Work to be completed:
Copy exactly the lines that run from the one containing "CN201 pin 1: +5V -> +15V" through the end of the entries, both ends included.

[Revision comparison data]
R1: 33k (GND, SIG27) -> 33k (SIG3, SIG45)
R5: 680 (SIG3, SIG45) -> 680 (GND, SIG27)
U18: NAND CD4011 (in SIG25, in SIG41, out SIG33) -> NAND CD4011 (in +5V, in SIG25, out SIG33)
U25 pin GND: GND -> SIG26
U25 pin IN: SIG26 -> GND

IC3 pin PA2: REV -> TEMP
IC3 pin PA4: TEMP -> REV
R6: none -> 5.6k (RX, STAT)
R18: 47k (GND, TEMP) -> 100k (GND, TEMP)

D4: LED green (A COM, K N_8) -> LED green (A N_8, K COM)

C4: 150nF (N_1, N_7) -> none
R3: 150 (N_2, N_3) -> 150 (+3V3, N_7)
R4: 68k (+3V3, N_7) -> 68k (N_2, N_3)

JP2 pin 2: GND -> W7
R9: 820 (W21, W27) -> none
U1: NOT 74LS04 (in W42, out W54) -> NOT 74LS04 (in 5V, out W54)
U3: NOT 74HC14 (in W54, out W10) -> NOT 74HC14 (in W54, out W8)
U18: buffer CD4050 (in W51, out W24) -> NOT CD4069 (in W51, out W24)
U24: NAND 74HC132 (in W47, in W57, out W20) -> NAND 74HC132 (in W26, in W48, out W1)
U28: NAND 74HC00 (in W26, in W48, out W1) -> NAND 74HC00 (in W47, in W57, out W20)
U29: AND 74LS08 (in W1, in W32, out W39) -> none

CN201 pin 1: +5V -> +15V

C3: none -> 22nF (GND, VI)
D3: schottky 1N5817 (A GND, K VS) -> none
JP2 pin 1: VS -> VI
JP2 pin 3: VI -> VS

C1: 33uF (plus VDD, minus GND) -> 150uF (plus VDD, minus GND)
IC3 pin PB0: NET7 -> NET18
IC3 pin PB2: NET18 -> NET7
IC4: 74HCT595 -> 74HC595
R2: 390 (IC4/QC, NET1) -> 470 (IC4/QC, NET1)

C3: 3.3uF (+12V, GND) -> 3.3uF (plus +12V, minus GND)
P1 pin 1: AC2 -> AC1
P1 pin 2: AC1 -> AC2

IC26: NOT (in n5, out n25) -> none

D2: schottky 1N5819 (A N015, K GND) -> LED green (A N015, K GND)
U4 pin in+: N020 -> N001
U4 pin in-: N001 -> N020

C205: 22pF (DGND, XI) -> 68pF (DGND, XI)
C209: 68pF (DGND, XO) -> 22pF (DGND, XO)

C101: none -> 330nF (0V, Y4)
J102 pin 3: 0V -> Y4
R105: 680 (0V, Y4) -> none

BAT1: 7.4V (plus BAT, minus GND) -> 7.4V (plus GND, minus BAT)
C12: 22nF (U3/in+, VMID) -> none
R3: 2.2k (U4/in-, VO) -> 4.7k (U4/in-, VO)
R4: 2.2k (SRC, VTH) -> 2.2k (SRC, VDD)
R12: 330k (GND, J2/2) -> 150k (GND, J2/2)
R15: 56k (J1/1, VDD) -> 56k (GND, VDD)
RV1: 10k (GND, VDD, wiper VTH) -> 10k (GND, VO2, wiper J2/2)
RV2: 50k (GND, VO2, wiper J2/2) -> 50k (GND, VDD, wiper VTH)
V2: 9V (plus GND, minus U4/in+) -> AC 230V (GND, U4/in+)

Response below:
CN201 pin 1: +5V -> +15V

C3: none -> 22nF (GND, VI)
D3: schottky 1N5817 (A GND, K VS) -> none
JP2 pin 1: VS -> VI
JP2 pin 3: VI -> VS

C1: 33uF (plus VDD, minus GND) -> 150uF (plus VDD, minus GND)
IC3 pin PB0: NET7 -> NET18
IC3 pin PB2: NET18 -> NET7
IC4: 74HCT595 -> 74HC595
R2: 390 (IC4/QC, NET1) -> 470 (IC4/QC, NET1)

C3: 3.3uF (+12V, GND) -> 3.3uF (plus +12V, minus GND)
P1 pin 1: AC2 -> AC1
P1 pin 2: AC1 -> AC2

IC26: NOT (in n5, out n25) -> none

D2: schottky 1N5819 (A N015, K GND) -> LED green (A N015, K GND)
U4 pin in+: N020 -> N001
U4 pin in-: N001 -> N020

C205: 22pF (DGND, XI) -> 68pF (DGND, XI)
C209: 68pF (DGND, XO) -> 22pF (DGND, XO)

C101: none -> 330nF (0V, Y4)
J102 pin 3: 0V -> Y4
R105: 680 (0V, Y4) -> none

BAT1: 7.4V (plus BAT, minus GND) -> 7.4V (plus GND, minus BAT)
C12: 22nF (U3/in+, VMID) -> none
R3: 2.2k (U4/in-, VO) -> 4.7k (U4/in-, VO)
R4: 2.2k (SRC, VTH) -> 2.2k (SRC, VDD)
R12: 330k (GND, J2/2) -> 150k (GND, J2/2)
R15: 56k (J1/1, VDD) -> 56k (GND, VDD)
RV1: 10k (GND, VDD, wiper VTH) -> 10k (GND, VO2, wiper J2/2)
RV2: 50k (GND, VO2, wiper J2/2) -> 50k (GND, VDD, wiper VTH)
V2: 9V (plus GND, minus U4/in+) -> AC 230V (GND, U4/in+)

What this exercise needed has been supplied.